## [The problem]
Return the whole listing unchanged. Drop the images.

## [Records for processing]
####
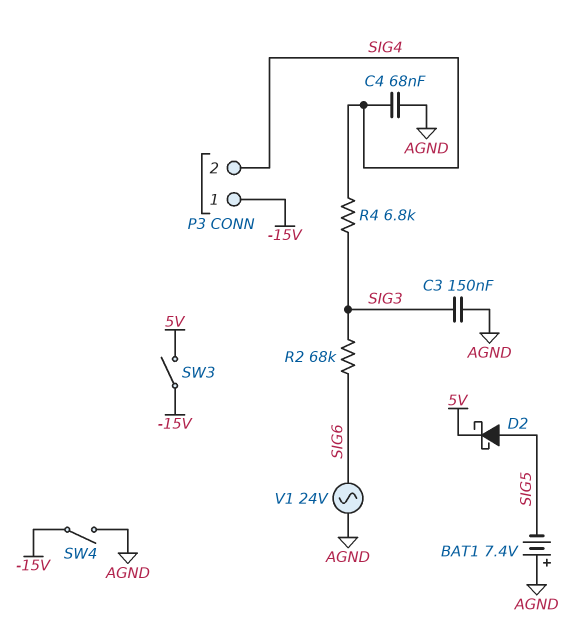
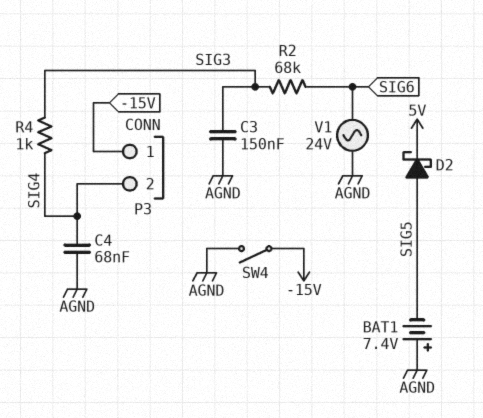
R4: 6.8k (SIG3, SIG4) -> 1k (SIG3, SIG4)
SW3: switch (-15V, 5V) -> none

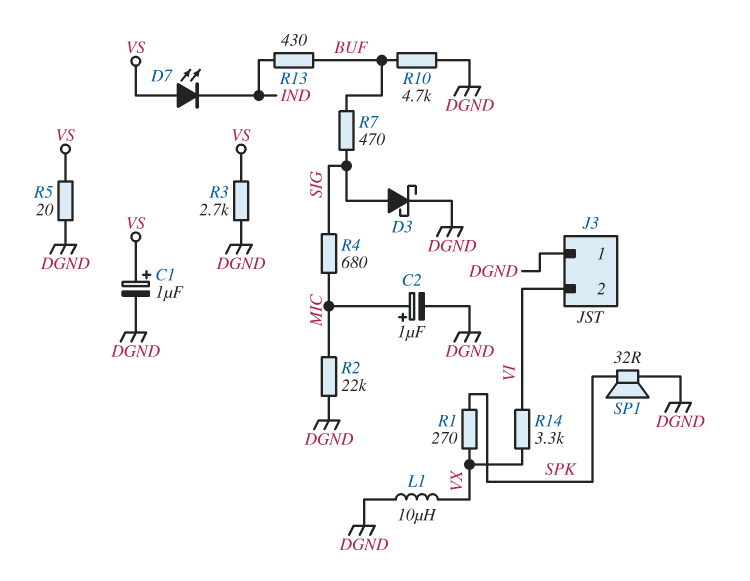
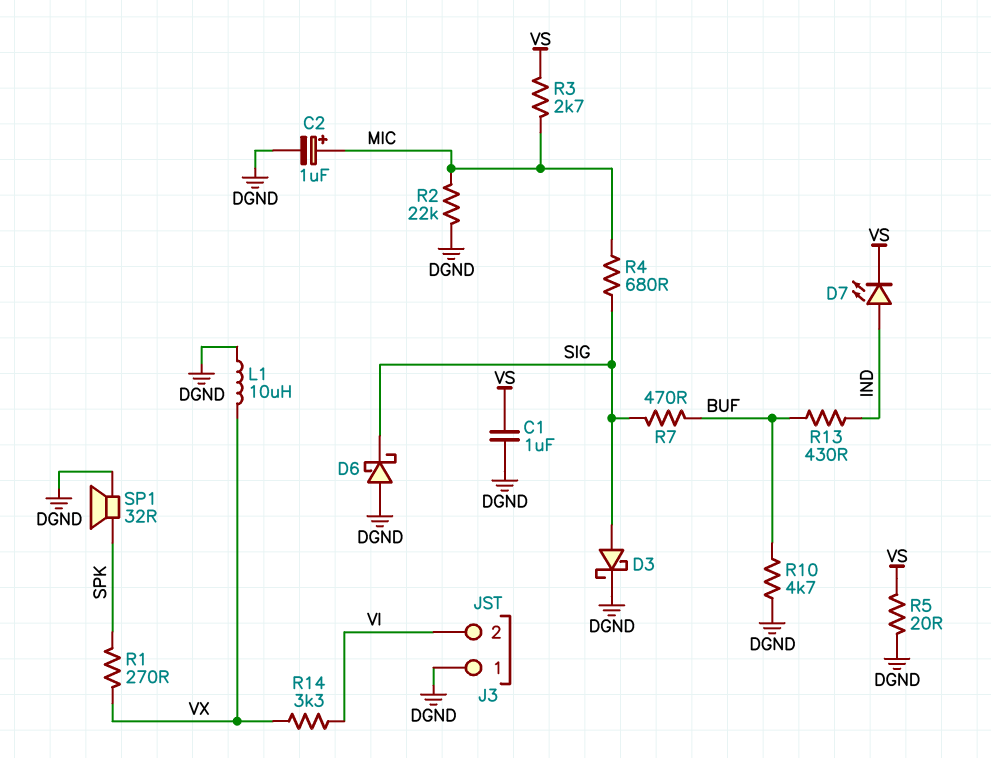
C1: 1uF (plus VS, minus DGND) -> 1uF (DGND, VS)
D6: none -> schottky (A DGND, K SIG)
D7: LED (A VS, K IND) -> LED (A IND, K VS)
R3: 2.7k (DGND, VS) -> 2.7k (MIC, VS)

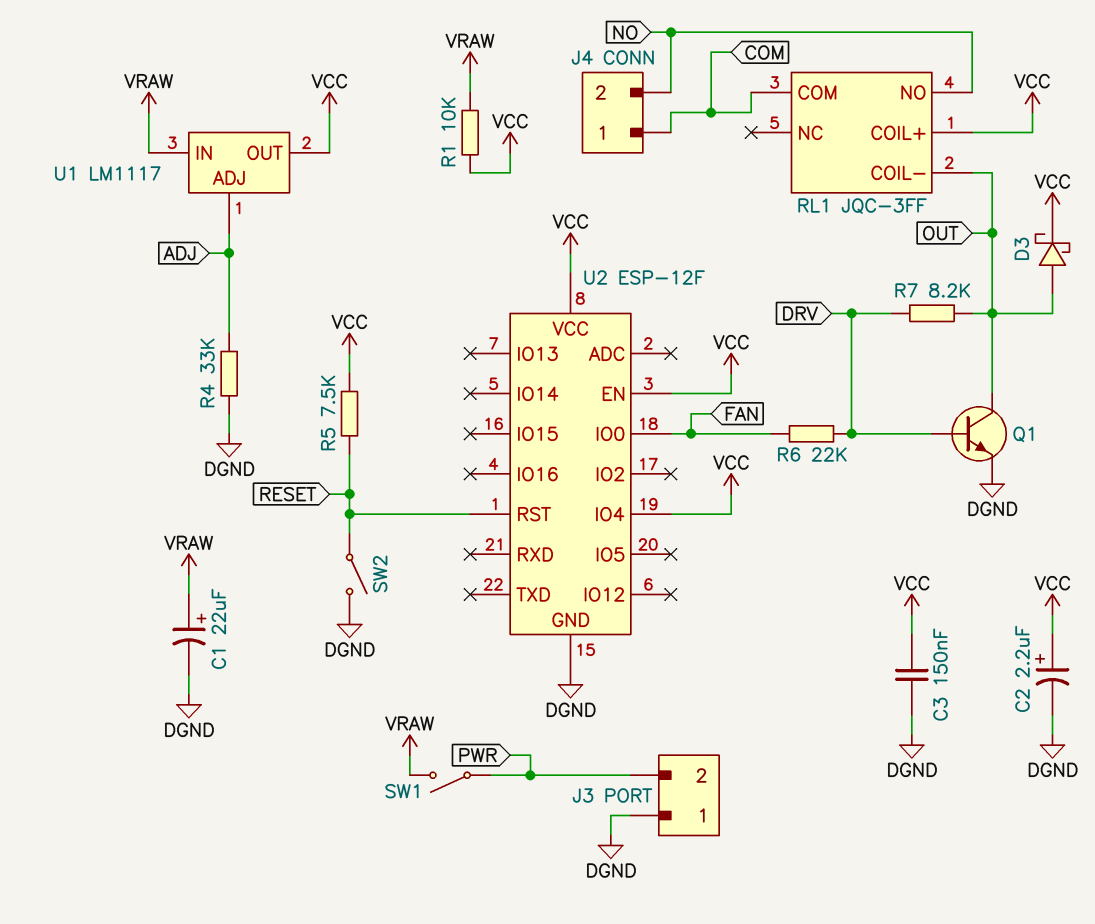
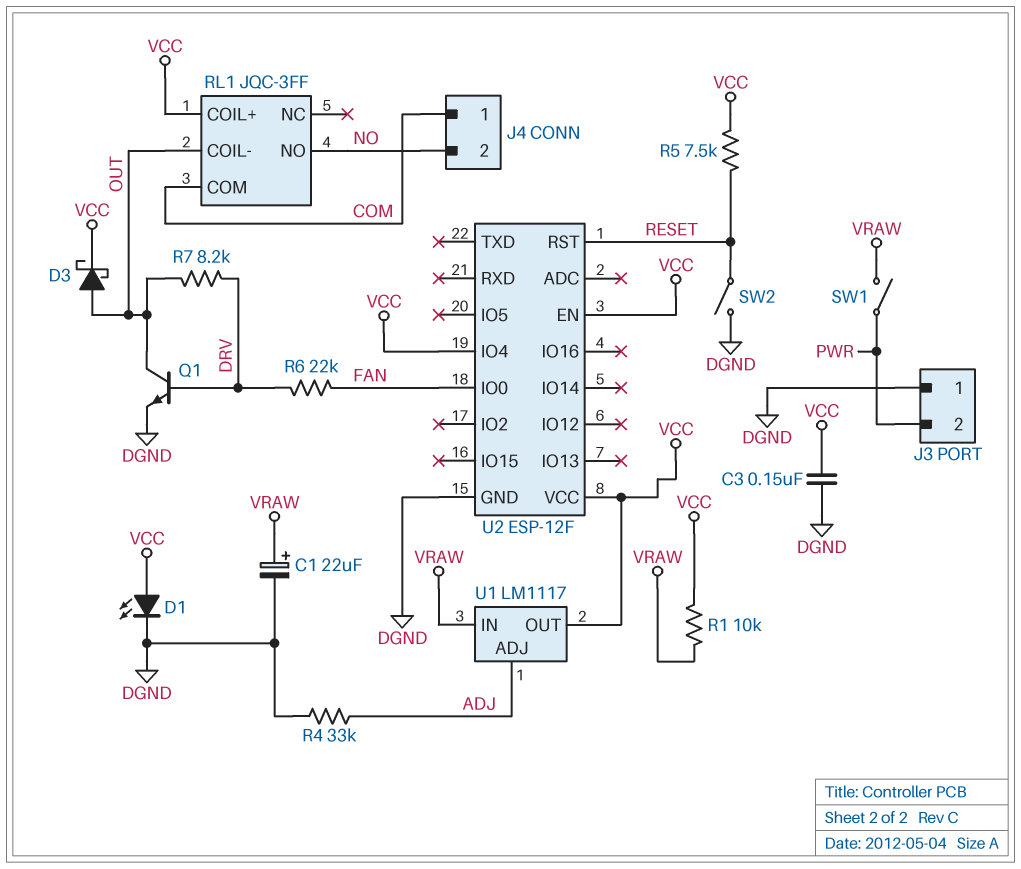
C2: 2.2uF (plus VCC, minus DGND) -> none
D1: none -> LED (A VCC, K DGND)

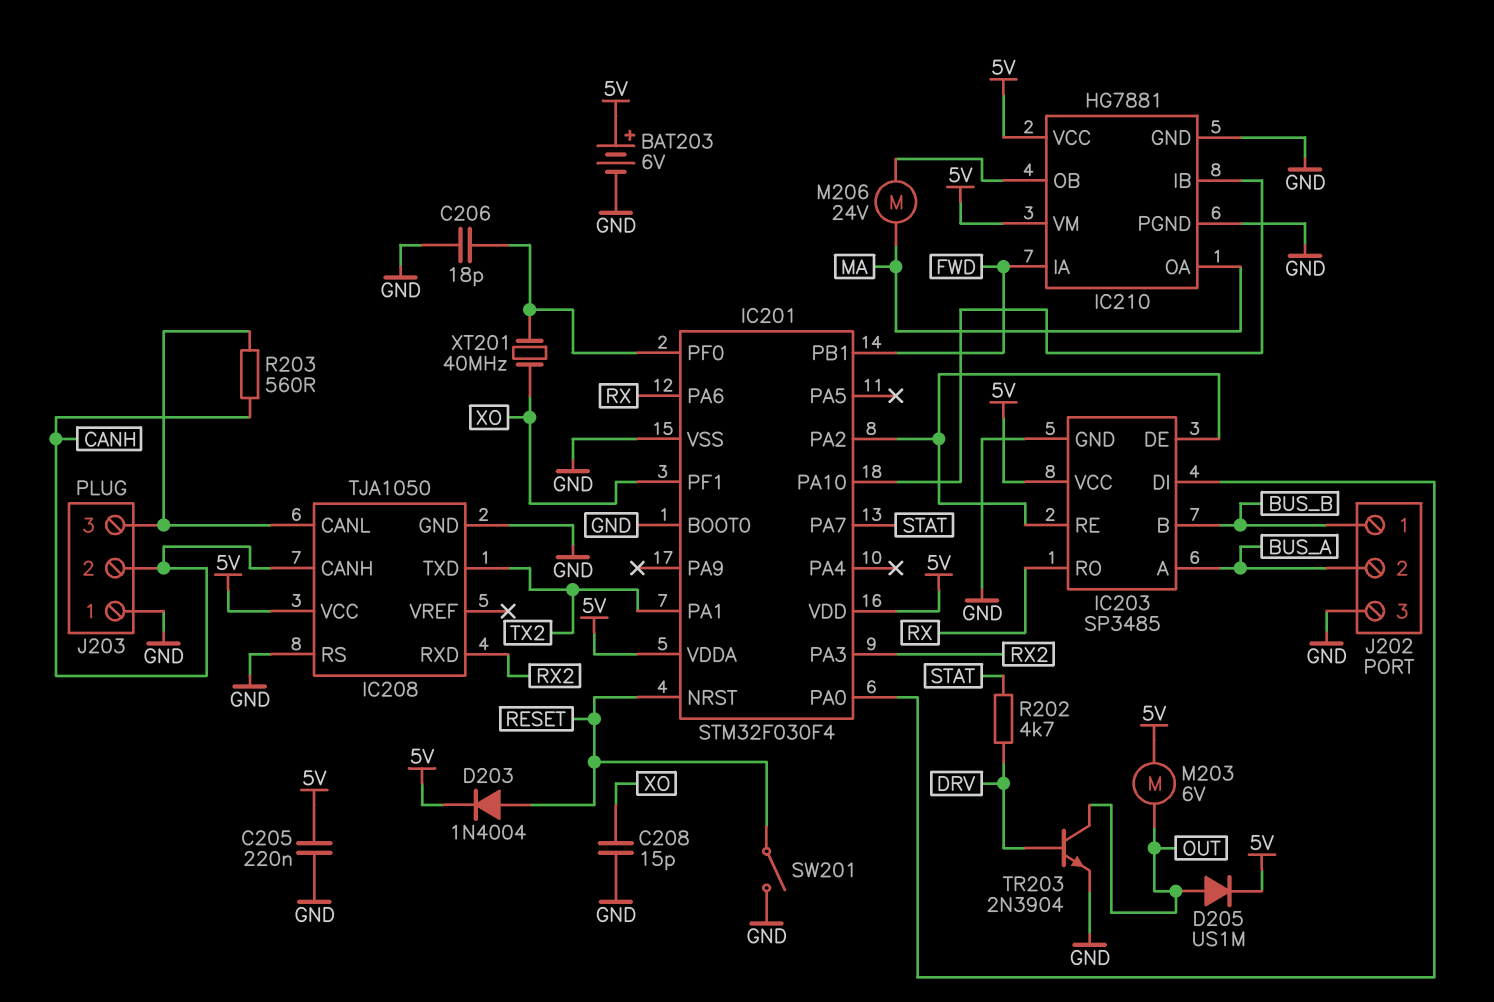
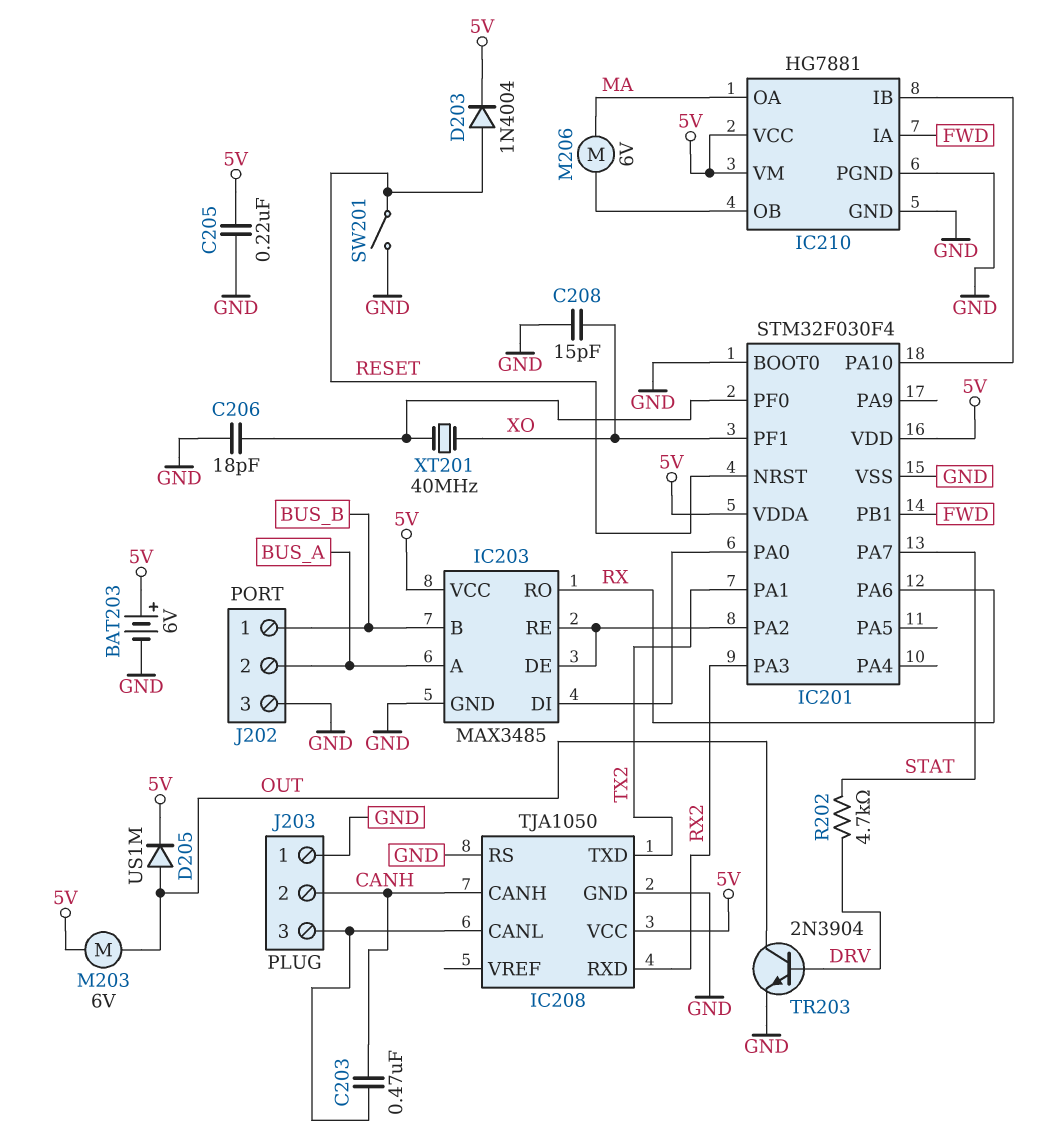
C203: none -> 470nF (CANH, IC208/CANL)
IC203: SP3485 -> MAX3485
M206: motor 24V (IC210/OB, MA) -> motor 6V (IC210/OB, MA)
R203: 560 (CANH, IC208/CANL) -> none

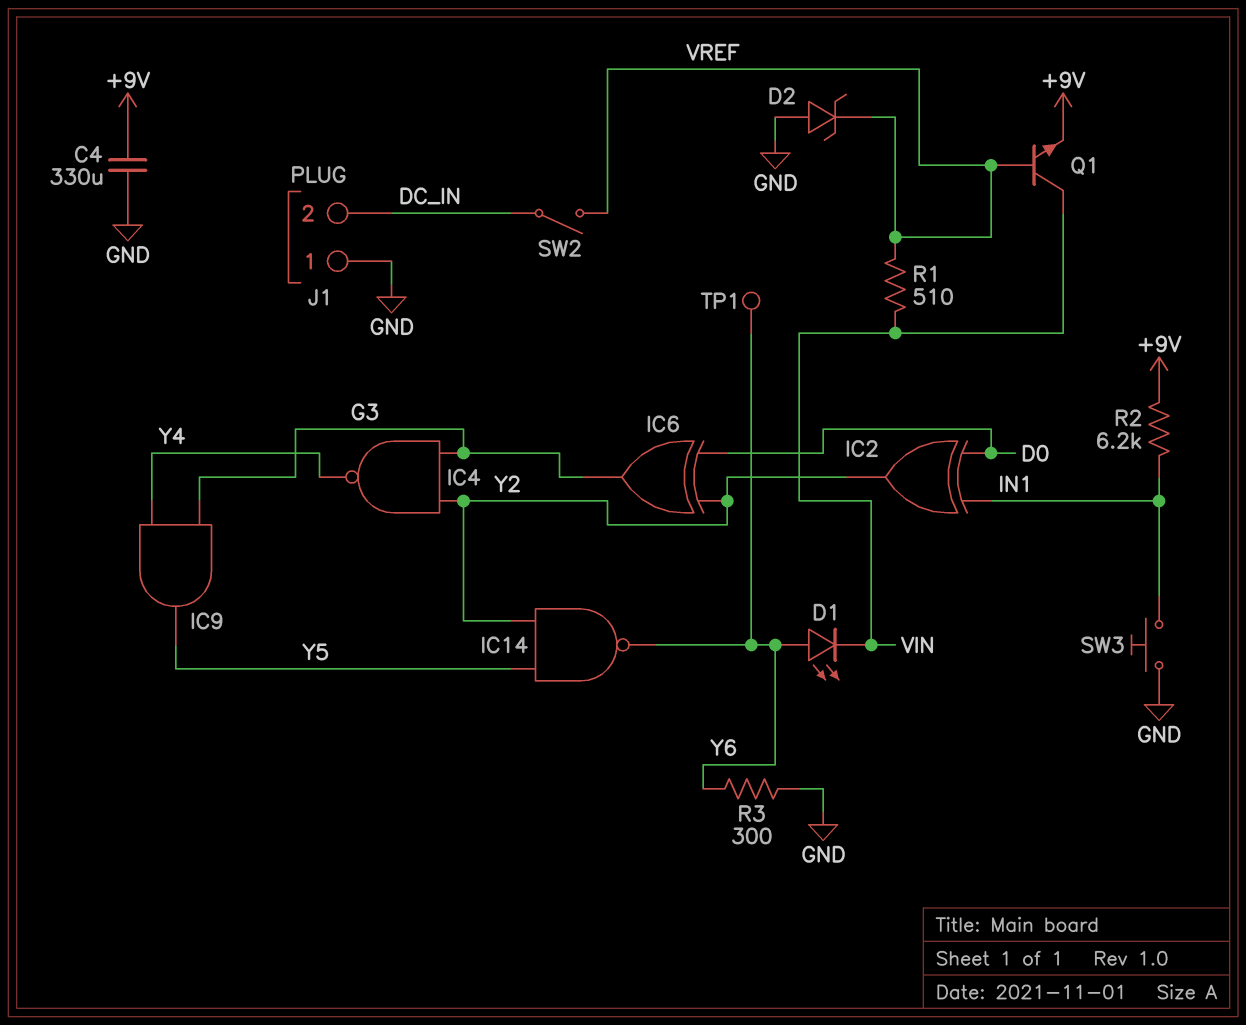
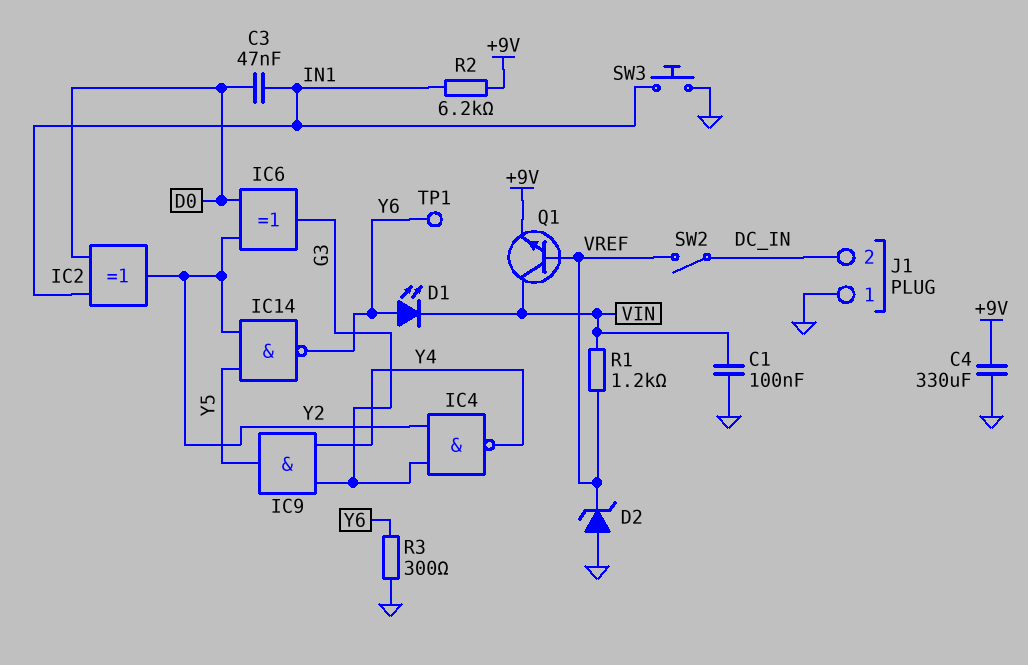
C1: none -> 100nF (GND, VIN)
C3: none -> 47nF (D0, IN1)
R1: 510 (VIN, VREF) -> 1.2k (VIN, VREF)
####
## [Response to the exercise]
R4: 6.8k (SIG3, SIG4) -> 1k (SIG3, SIG4)
SW3: switch (-15V, 5V) -> none

C1: 1uF (plus VS, minus DGND) -> 1uF (DGND, VS)
D6: none -> schottky (A DGND, K SIG)
D7: LED (A VS, K IND) -> LED (A IND, K VS)
R3: 2.7k (DGND, VS) -> 2.7k (MIC, VS)

C2: 2.2uF (plus VCC, minus DGND) -> none
D1: none -> LED (A VCC, K DGND)

C203: none -> 470nF (CANH, IC208/CANL)
IC203: SP3485 -> MAX3485
M206: motor 24V (IC210/OB, MA) -> motor 6V (IC210/OB, MA)
R203: 560 (CANH, IC208/CANL) -> none

C1: none -> 100nF (GND, VIN)
C3: none -> 47nF (D0, IN1)
R1: 510 (VIN, VREF) -> 1.2k (VIN, VREF)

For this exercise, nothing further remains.